Stored data:
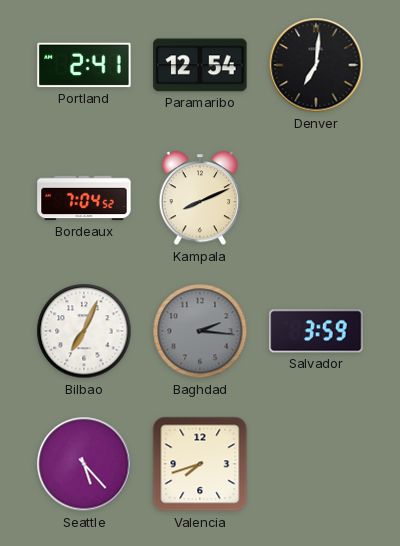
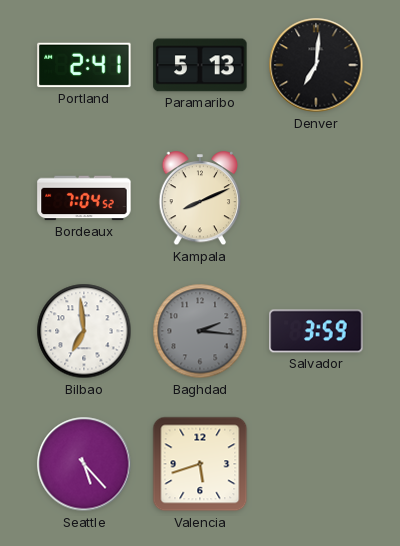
Paramaribo: 12:54 -> 5:13
Bilbao: 7:04 -> 6:59
Valencia: 7:42 -> 5:42
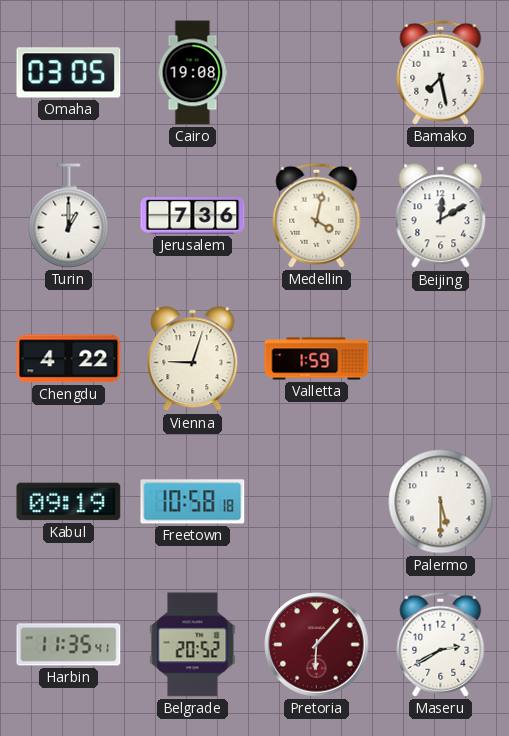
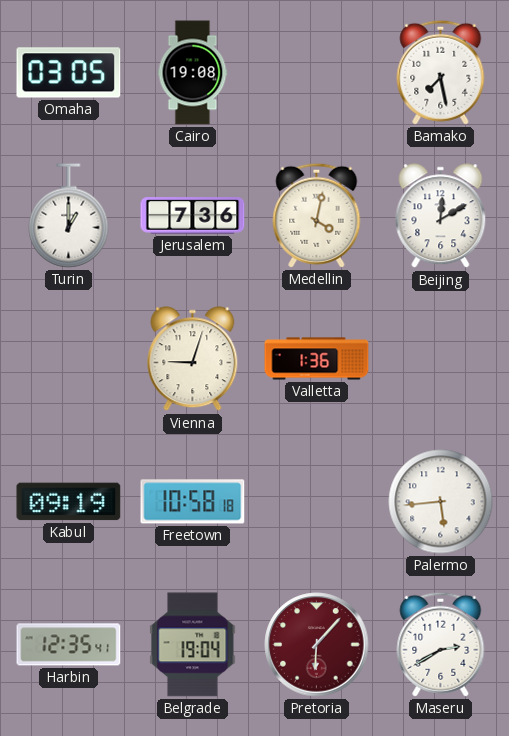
Chengdu: 4:22 -> none
Valletta: 1:59 -> 1:36
Palermo: 5:30 -> 5:44
Harbin: 11:35 -> 12:35
Belgrade: 20:52 -> 19:04
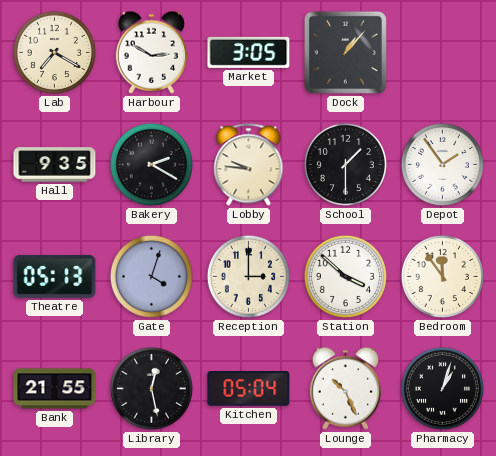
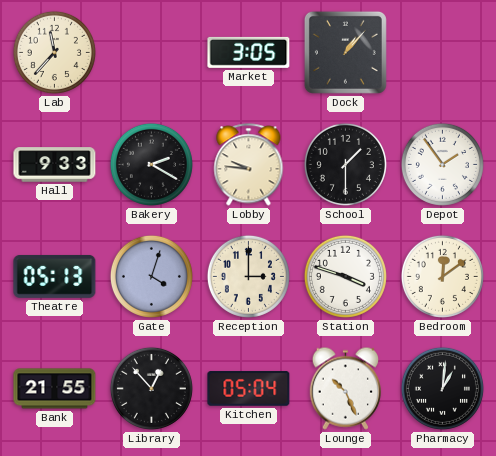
Lab: 7:20 -> 11:37
Harbour: 2:50 -> none
Hall: 9:35 -> 9:33
Station: 3:52 -> 3:48
Bedroom: 11:54 -> 12:09
Library: 12:28 -> 12:53
Pharmacy: 1:03 -> 1:01
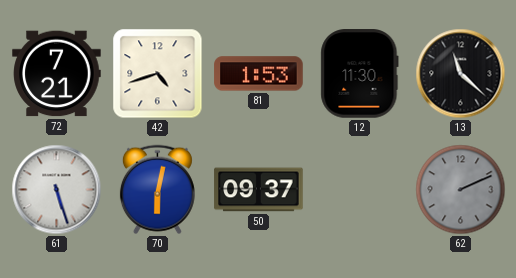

▸ EXERCISE INSTRUCTIONS
Rewrite the lines from all of the items above, putting "no time shown" wherever "none" appears and leaving everything else unchanged. Omit the picture lines from your answer.

▸ FULL ANSWER
Paramaribo: 12:54 -> 5:13
Bilbao: 7:04 -> 6:59
Valencia: 7:42 -> 5:42
Chengdu: 4:22 -> no time shown
Valletta: 1:59 -> 1:36
Palermo: 5:30 -> 5:44
Harbin: 11:35 -> 12:35
Belgrade: 20:52 -> 19:04
Lab: 7:20 -> 11:37
Harbour: 2:50 -> no time shown
Hall: 9:35 -> 9:33
Station: 3:52 -> 3:48
Bedroom: 11:54 -> 12:09
Library: 12:28 -> 12:53
Pharmacy: 1:03 -> 1:01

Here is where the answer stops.